SUPPLIED ENTRIES: Begin

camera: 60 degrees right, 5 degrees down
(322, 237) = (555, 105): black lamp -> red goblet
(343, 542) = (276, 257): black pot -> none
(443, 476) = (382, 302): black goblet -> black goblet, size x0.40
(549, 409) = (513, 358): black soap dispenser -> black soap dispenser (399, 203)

SUPPLIED ENTRIES: End
SUPPLIED ENTRIES: Begin

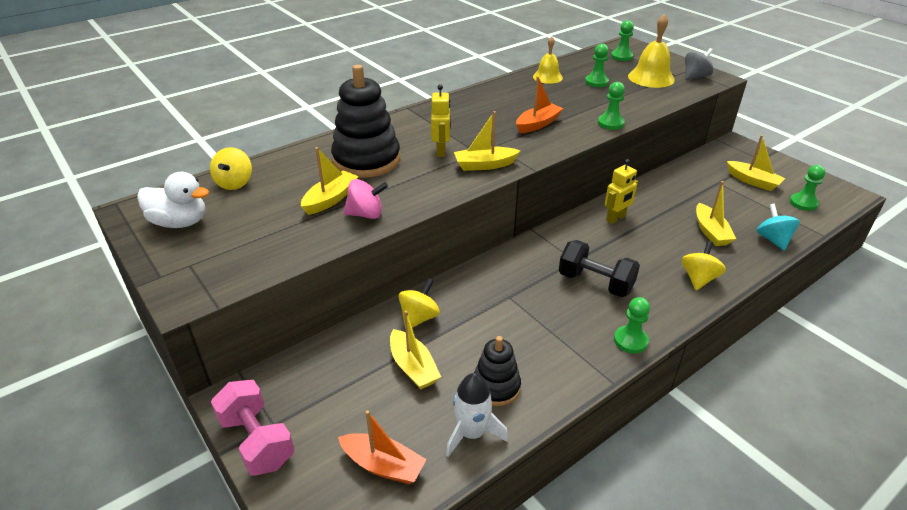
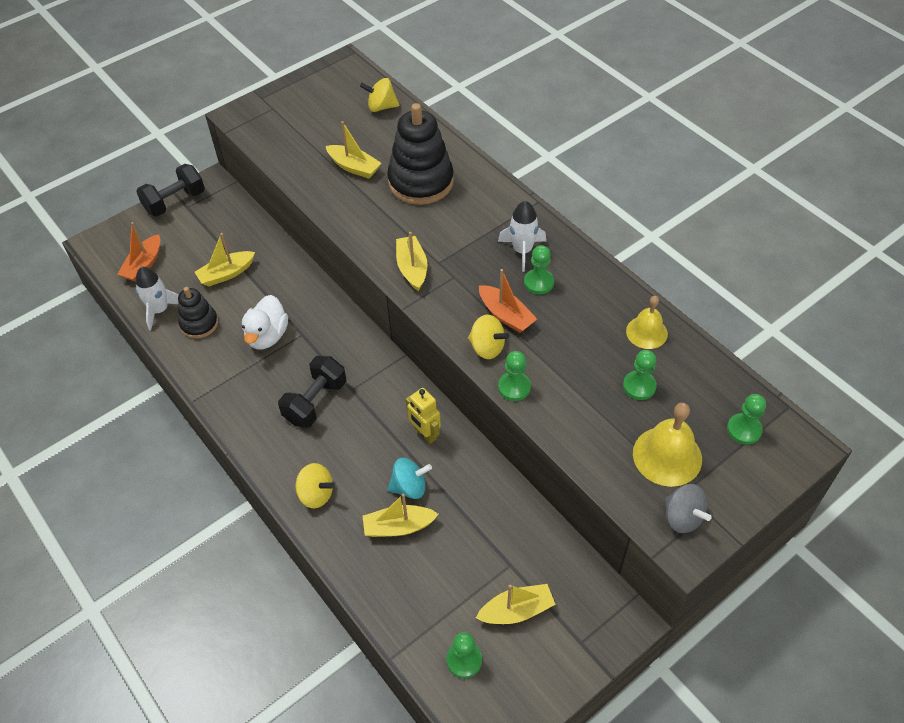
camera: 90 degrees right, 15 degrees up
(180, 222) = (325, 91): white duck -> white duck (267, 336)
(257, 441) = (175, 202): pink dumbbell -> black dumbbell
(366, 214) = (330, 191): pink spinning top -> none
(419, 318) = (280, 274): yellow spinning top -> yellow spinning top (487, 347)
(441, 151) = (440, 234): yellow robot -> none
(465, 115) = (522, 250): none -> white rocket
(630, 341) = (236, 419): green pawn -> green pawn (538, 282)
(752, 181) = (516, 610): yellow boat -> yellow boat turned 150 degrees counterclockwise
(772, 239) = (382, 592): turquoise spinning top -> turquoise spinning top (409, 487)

SUPPLIED ENTRIES: End
SUPPLIED ENTRIES: Begin

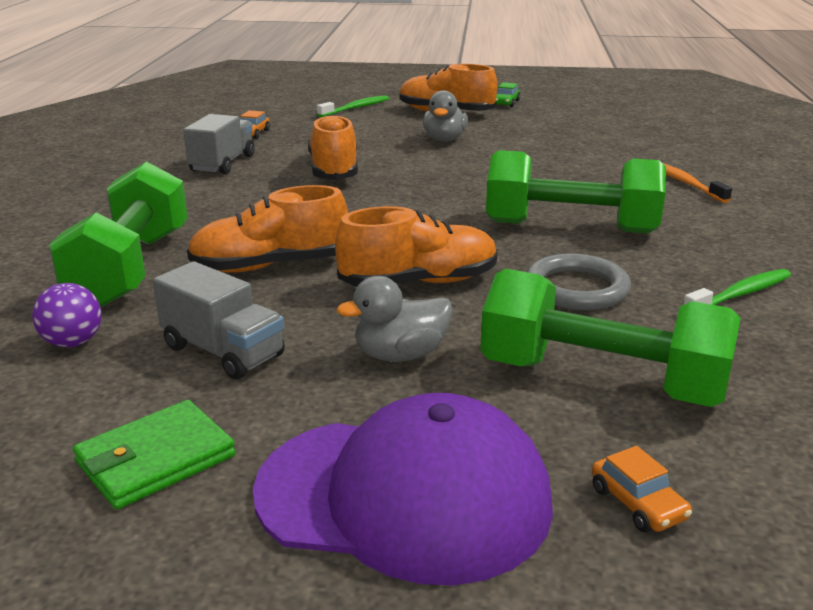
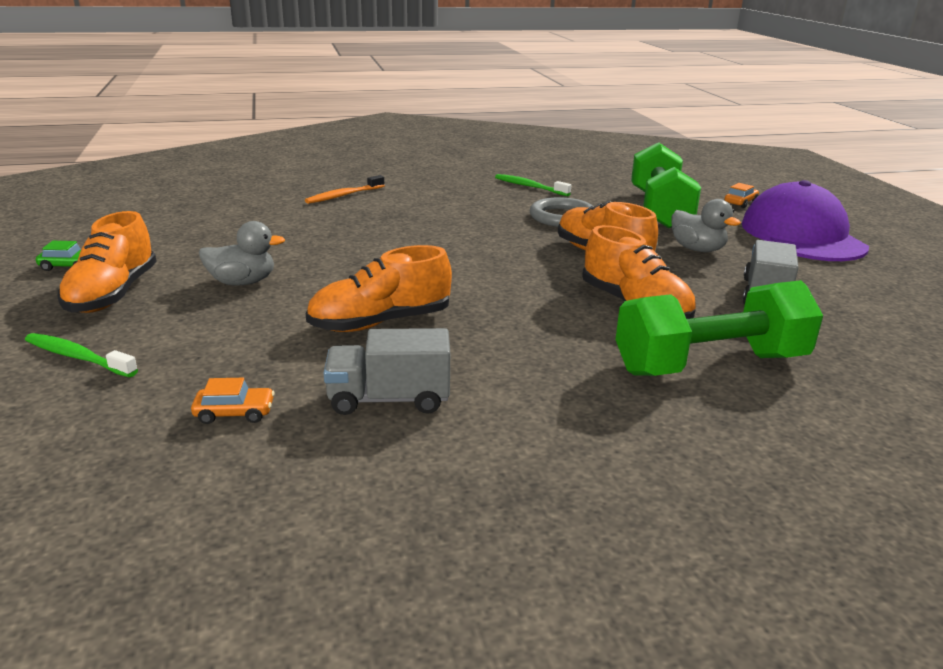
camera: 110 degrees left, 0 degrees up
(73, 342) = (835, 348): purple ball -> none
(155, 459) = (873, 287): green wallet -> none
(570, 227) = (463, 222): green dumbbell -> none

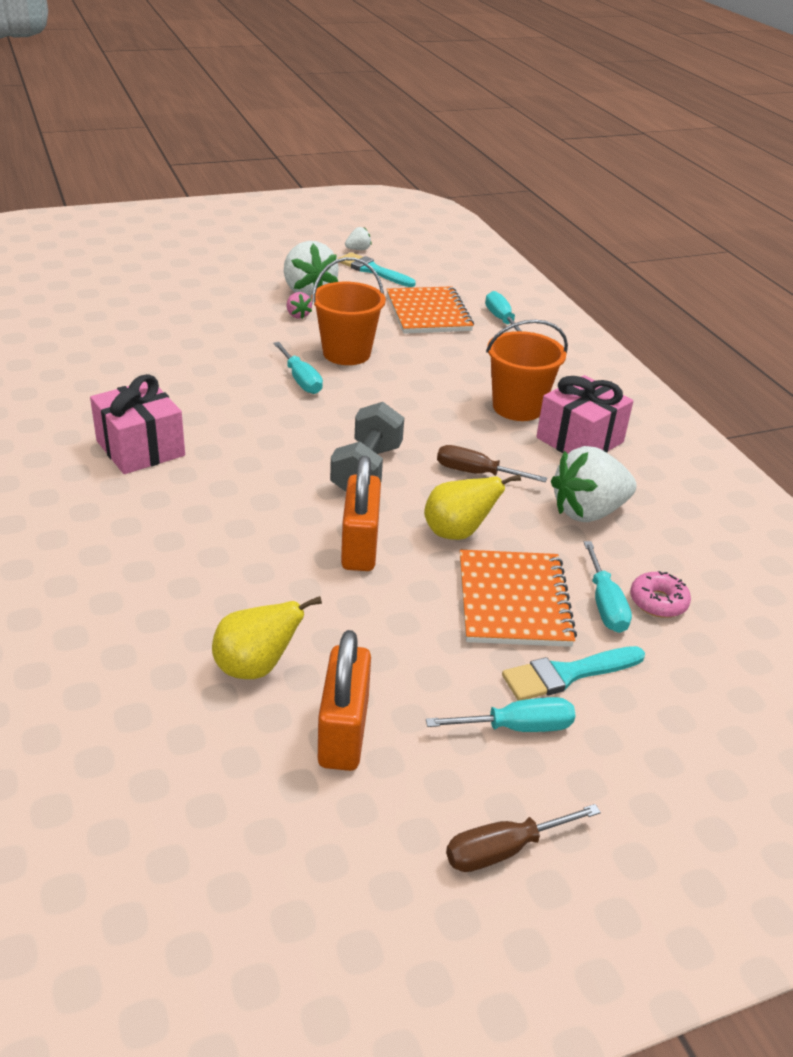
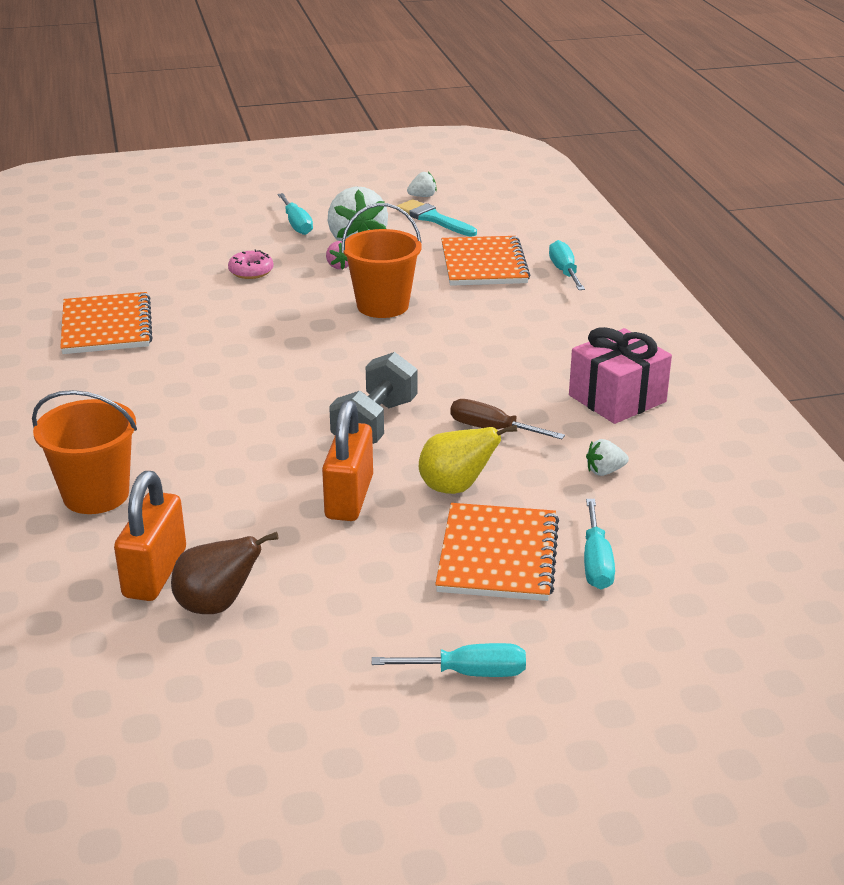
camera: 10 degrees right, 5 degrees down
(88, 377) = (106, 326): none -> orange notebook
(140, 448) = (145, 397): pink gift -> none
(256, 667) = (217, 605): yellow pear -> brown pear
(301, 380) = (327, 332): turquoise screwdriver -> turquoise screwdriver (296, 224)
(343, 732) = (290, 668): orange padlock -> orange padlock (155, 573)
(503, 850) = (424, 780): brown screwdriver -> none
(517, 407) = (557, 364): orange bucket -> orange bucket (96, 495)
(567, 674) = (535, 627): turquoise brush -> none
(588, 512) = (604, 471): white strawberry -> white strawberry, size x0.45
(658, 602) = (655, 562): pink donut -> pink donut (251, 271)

SUPPLIED ENTRIES: End

* **WORK ORDER**: Write out exactly the lines that fall from the line with "(752, 181) = (516, 610): yellow" to the line with "(772, 239) = (382, 592): turquoise" in the records above, keeping both ends.

* **EXPECTED ANSWER**:
(752, 181) = (516, 610): yellow boat -> yellow boat turned 150 degrees counterclockwise
(772, 239) = (382, 592): turquoise spinning top -> turquoise spinning top (409, 487)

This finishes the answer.